* Task material
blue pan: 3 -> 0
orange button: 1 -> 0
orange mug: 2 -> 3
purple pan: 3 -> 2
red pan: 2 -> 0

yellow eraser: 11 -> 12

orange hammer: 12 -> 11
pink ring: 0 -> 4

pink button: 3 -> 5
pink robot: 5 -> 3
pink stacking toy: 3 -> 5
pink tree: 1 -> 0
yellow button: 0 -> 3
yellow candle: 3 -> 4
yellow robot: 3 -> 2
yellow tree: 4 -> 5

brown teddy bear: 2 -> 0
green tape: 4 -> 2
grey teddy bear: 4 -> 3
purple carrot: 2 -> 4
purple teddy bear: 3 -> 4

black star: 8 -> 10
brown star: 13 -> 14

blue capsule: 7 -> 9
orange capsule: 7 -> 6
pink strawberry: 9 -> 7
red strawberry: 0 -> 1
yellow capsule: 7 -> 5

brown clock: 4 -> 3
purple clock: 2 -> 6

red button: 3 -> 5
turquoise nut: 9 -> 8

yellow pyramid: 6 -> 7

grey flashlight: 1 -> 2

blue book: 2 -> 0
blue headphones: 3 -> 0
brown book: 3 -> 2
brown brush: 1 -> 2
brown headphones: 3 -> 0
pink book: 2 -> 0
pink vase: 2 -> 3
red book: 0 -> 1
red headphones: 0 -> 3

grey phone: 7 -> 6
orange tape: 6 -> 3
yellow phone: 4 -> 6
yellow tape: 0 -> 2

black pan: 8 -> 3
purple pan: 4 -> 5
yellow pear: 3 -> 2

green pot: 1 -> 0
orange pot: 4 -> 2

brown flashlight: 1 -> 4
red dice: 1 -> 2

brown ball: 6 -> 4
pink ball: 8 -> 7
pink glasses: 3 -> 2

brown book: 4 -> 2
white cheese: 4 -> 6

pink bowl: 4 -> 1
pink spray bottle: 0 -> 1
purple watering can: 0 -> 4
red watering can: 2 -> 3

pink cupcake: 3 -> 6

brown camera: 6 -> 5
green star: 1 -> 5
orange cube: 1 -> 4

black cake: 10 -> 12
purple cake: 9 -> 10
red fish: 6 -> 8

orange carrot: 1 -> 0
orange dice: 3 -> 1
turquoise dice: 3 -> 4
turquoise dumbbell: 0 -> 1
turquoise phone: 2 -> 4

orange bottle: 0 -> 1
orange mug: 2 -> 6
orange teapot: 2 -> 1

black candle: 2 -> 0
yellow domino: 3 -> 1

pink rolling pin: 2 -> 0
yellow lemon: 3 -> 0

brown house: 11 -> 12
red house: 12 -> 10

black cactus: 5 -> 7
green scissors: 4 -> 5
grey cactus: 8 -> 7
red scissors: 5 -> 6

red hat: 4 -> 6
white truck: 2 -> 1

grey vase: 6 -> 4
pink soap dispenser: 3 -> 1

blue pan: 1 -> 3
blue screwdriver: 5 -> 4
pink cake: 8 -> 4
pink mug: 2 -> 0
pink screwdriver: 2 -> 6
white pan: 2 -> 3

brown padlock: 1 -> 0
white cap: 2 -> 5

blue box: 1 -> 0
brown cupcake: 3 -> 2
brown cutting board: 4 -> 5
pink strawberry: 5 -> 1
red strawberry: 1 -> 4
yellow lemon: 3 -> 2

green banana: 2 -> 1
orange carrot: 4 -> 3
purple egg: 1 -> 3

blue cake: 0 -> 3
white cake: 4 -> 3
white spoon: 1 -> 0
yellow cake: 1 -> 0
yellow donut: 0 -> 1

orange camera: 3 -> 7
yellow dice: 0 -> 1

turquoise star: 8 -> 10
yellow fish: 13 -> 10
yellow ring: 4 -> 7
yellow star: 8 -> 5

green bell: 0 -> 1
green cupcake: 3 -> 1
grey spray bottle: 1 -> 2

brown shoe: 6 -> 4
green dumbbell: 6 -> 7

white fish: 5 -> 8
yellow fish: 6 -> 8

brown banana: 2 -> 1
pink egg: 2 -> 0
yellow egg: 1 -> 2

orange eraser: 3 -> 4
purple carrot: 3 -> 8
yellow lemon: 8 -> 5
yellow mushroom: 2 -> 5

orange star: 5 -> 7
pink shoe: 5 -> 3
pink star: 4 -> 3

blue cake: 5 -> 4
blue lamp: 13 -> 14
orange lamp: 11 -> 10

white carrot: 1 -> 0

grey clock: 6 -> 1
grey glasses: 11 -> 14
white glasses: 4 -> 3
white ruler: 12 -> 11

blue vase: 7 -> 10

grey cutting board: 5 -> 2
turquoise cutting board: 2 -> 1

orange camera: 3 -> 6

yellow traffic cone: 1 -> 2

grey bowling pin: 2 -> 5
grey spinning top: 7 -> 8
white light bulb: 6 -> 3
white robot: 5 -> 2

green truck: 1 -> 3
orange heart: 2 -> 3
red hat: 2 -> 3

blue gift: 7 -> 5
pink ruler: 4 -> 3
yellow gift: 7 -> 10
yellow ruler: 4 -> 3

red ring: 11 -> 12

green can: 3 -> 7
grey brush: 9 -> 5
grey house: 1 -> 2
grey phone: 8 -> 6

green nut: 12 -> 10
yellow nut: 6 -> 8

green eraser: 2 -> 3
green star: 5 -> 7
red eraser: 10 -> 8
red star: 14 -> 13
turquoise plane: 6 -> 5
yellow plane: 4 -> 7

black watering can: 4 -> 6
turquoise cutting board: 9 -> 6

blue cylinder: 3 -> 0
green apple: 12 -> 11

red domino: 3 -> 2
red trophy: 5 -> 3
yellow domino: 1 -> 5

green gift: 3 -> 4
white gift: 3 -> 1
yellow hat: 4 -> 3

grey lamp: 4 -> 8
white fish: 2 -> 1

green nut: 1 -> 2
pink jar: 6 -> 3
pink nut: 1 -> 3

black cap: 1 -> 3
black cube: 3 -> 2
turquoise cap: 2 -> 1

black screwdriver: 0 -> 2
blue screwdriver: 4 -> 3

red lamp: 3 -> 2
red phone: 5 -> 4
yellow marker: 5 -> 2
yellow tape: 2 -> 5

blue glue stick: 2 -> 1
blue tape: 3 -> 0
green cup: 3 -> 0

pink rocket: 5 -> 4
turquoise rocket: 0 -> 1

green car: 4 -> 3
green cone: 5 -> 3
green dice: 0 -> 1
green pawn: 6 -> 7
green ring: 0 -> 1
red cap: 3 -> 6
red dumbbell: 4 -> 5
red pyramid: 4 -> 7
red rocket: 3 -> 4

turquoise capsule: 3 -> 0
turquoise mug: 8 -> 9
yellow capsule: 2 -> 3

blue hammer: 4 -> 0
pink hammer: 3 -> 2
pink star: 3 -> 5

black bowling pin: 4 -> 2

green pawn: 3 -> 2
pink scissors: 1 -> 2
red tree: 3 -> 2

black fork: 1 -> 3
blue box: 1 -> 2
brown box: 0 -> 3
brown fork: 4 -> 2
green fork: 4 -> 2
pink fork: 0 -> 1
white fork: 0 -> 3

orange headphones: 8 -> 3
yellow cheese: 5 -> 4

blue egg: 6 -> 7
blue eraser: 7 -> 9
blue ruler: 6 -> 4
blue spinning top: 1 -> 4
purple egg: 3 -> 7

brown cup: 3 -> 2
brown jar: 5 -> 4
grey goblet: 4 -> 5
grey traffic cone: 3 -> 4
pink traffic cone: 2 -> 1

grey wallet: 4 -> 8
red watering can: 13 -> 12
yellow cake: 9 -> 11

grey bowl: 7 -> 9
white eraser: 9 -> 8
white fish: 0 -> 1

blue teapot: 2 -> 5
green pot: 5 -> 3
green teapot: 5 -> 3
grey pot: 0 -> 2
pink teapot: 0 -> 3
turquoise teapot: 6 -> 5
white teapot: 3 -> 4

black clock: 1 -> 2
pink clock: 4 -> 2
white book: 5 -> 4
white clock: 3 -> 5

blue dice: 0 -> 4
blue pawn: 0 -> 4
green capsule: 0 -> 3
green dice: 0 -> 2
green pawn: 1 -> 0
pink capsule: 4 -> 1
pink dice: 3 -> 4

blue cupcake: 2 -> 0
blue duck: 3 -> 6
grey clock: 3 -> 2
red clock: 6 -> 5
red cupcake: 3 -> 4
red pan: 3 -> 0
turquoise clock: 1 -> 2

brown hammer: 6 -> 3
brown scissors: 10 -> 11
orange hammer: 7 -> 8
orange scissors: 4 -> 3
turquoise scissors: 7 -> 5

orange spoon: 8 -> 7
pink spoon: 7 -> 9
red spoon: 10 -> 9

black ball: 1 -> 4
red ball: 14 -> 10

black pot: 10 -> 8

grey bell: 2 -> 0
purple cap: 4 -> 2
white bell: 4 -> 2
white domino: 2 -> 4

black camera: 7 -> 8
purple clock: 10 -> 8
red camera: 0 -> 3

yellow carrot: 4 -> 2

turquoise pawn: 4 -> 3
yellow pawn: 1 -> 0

* Work to be completed
The lines to extract from the data above begin with the line containing "red eraser: 10 -> 8" and end with the line containing "green dice: 0 -> 1". Extract them exactly, including both.

* Task response
red eraser: 10 -> 8
red star: 14 -> 13
turquoise plane: 6 -> 5
yellow plane: 4 -> 7

black watering can: 4 -> 6
turquoise cutting board: 9 -> 6

blue cylinder: 3 -> 0
green apple: 12 -> 11

red domino: 3 -> 2
red trophy: 5 -> 3
yellow domino: 1 -> 5

green gift: 3 -> 4
white gift: 3 -> 1
yellow hat: 4 -> 3

grey lamp: 4 -> 8
white fish: 2 -> 1

green nut: 1 -> 2
pink jar: 6 -> 3
pink nut: 1 -> 3

black cap: 1 -> 3
black cube: 3 -> 2
turquoise cap: 2 -> 1

black screwdriver: 0 -> 2
blue screwdriver: 4 -> 3

red lamp: 3 -> 2
red phone: 5 -> 4
yellow marker: 5 -> 2
yellow tape: 2 -> 5

blue glue stick: 2 -> 1
blue tape: 3 -> 0
green cup: 3 -> 0

pink rocket: 5 -> 4
turquoise rocket: 0 -> 1

green car: 4 -> 3
green cone: 5 -> 3
green dice: 0 -> 1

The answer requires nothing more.